● What needs to be done:
Every line of the records below that holds the word "green" belongs in the answer.

*** Opening of Records for this task ***

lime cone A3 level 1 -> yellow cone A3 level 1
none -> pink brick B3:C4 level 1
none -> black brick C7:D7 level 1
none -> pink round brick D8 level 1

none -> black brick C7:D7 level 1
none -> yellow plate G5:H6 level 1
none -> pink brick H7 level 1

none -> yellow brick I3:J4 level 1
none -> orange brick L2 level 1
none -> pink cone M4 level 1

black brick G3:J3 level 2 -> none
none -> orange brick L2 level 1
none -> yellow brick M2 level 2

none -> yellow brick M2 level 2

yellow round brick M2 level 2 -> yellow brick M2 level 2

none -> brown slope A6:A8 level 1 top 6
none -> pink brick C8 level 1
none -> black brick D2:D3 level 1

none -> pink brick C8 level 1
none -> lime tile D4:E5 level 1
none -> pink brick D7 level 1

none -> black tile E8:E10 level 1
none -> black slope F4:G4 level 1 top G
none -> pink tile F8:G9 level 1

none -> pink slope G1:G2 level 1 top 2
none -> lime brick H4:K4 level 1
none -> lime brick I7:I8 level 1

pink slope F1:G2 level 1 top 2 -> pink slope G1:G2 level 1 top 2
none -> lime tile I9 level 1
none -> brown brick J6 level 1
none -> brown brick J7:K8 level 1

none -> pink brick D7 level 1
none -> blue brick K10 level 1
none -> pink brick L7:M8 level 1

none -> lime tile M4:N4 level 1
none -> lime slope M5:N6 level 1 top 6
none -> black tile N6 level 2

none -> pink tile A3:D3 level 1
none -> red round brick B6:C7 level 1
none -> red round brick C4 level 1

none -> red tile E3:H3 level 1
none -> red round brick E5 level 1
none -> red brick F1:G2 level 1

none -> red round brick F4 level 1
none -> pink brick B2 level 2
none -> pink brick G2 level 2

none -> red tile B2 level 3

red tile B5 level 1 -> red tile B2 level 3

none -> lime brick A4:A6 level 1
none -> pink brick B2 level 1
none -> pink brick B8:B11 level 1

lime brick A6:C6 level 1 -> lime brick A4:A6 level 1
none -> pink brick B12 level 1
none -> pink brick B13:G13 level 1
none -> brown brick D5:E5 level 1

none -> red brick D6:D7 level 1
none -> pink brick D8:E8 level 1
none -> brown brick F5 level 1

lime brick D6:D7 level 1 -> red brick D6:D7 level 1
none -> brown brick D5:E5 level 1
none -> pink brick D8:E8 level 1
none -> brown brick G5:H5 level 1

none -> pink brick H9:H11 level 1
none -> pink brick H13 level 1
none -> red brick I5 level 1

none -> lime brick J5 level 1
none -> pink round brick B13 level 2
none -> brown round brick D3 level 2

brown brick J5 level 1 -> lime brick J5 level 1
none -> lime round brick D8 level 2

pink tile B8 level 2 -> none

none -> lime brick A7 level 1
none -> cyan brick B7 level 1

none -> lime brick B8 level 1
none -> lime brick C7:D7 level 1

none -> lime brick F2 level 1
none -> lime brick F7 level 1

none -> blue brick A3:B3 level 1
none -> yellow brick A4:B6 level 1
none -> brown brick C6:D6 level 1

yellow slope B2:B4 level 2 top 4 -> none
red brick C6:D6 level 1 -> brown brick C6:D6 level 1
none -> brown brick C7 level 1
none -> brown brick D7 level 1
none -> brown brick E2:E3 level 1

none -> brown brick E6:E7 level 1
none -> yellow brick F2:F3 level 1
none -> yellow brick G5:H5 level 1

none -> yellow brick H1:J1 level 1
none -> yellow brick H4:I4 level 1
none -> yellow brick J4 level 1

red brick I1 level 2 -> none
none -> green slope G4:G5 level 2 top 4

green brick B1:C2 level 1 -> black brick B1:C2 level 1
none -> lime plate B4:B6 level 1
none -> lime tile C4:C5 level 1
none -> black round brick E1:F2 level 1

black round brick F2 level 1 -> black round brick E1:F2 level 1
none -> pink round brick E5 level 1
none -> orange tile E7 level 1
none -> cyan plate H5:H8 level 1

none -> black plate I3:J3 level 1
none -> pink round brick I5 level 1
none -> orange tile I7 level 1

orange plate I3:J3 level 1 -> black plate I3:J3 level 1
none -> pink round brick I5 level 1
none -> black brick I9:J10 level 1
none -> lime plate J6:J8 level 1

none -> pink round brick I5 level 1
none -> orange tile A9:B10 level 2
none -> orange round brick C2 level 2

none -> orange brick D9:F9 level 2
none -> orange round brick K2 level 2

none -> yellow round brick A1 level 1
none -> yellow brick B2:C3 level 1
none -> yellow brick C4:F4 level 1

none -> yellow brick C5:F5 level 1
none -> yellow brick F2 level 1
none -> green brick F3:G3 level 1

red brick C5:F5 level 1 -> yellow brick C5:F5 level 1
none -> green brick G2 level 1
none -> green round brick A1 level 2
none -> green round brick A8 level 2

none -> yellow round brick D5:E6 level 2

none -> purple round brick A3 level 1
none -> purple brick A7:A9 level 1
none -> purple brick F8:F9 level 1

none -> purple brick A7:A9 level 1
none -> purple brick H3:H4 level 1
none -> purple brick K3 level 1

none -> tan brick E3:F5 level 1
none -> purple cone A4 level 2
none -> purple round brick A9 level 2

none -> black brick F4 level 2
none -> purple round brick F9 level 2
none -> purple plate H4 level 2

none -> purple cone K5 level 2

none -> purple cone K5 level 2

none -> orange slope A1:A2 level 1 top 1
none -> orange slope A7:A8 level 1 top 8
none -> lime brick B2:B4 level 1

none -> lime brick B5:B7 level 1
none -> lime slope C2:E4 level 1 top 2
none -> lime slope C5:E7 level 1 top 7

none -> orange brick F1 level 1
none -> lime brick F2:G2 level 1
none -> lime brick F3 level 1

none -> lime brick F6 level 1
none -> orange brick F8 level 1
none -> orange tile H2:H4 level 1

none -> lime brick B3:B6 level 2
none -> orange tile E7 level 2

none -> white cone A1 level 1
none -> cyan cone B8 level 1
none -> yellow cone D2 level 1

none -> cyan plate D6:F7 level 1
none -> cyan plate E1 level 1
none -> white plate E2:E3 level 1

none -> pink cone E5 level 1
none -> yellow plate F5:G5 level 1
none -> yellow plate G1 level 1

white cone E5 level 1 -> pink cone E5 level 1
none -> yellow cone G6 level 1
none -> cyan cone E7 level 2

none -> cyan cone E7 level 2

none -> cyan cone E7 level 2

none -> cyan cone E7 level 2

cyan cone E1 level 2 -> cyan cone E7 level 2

*** Close of Records for this task ***

● Answer to this problem:
none -> green slope G4:G5 level 2 top 4
green brick B1:C2 level 1 -> black brick B1:C2 level 1
none -> green brick F3:G3 level 1
none -> green brick G2 level 1
none -> green round brick A1 level 2
none -> green round brick A8 level 2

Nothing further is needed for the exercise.